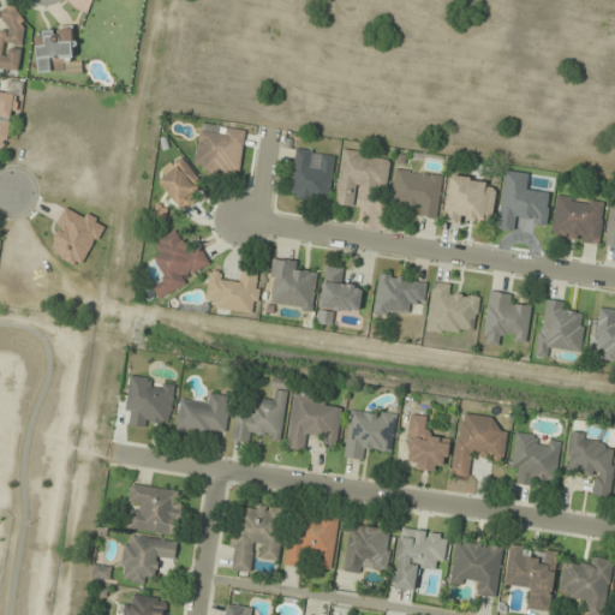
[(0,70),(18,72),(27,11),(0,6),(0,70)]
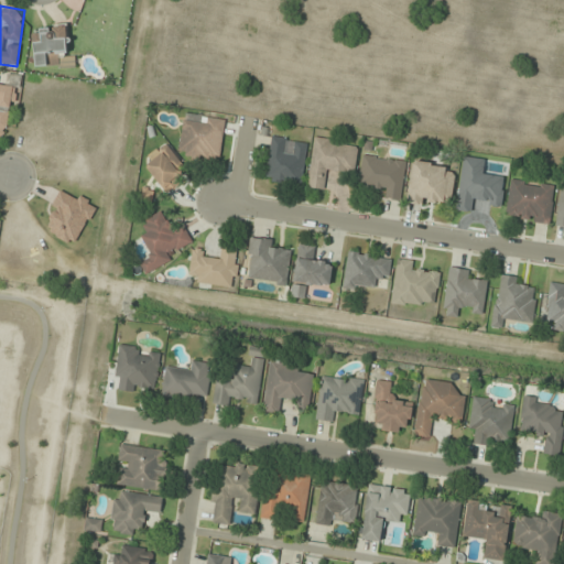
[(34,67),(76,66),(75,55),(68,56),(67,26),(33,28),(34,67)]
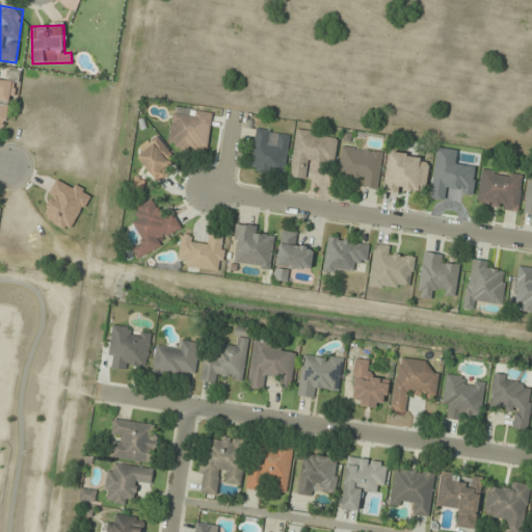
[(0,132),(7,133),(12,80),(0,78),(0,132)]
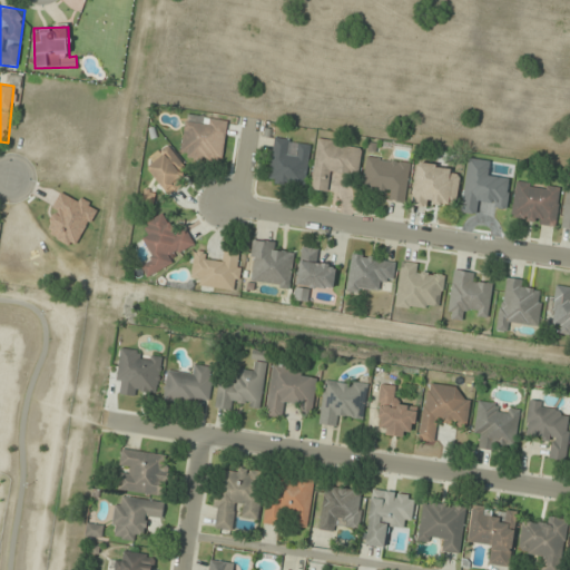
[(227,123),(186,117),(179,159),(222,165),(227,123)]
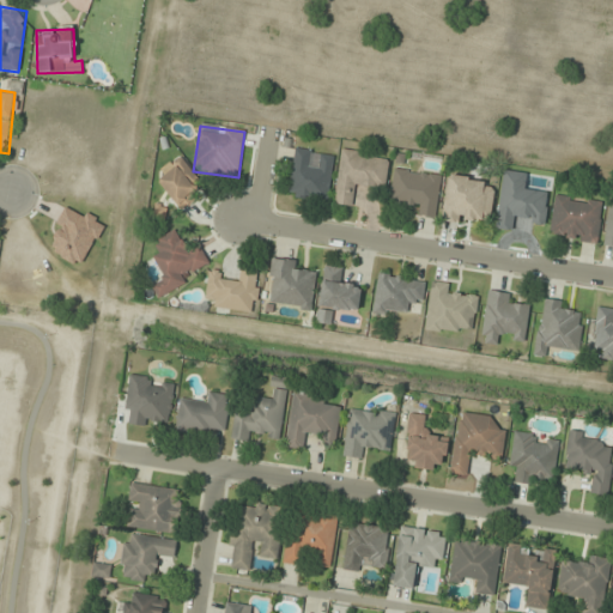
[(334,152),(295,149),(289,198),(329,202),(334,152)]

• **What the task asks**
Everything in the listing except the pictures must come back exactly as written.

• **Answer**
[(0,70),(18,72),(27,11),(0,6),(0,70)]
[(34,67),(76,66),(75,55),(68,56),(67,26),(33,28),(34,67)]
[(0,132),(7,133),(12,80),(0,78),(0,132)]
[(227,123),(186,117),(179,159),(222,165),(227,123)]
[(334,152),(295,149),(289,198),(329,202),(334,152)]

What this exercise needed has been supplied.